**Exercise instructions**
In the data that follows, find each line containing "purple" and copy it.

**Given data**
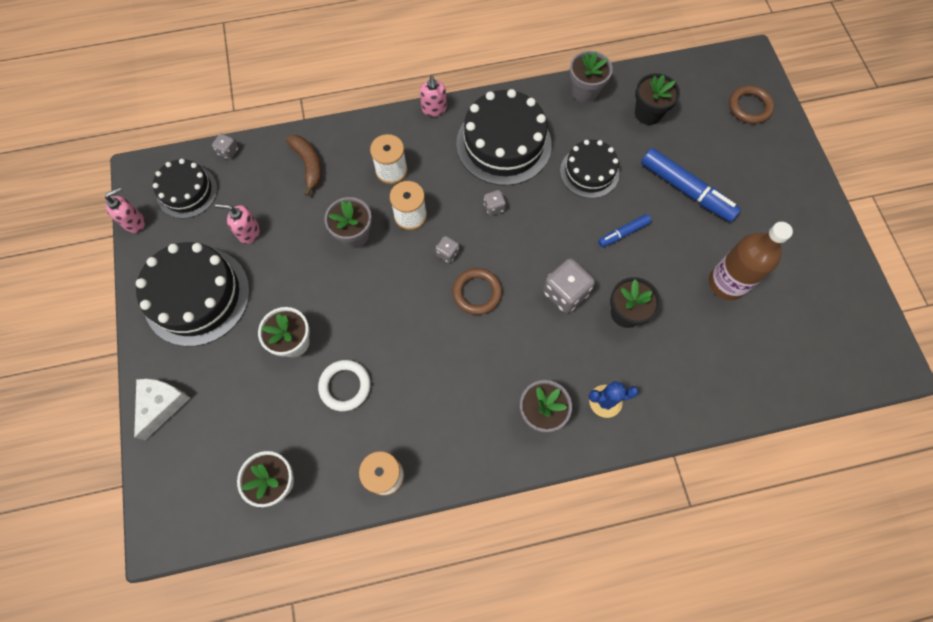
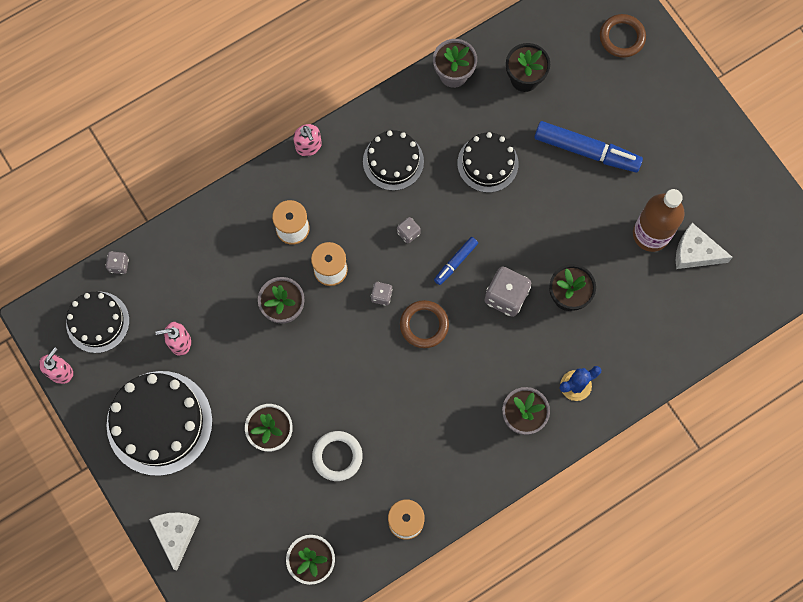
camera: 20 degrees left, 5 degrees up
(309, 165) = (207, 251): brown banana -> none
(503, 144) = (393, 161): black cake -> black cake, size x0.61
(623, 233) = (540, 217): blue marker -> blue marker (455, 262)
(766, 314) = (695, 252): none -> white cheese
==
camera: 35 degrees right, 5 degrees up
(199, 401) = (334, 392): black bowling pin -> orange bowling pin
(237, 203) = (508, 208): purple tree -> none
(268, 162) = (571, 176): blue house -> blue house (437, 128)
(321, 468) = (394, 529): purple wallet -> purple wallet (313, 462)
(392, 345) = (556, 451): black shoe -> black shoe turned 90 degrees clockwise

**Output**
(237, 203) = (508, 208): purple tree -> none
(321, 468) = (394, 529): purple wallet -> purple wallet (313, 462)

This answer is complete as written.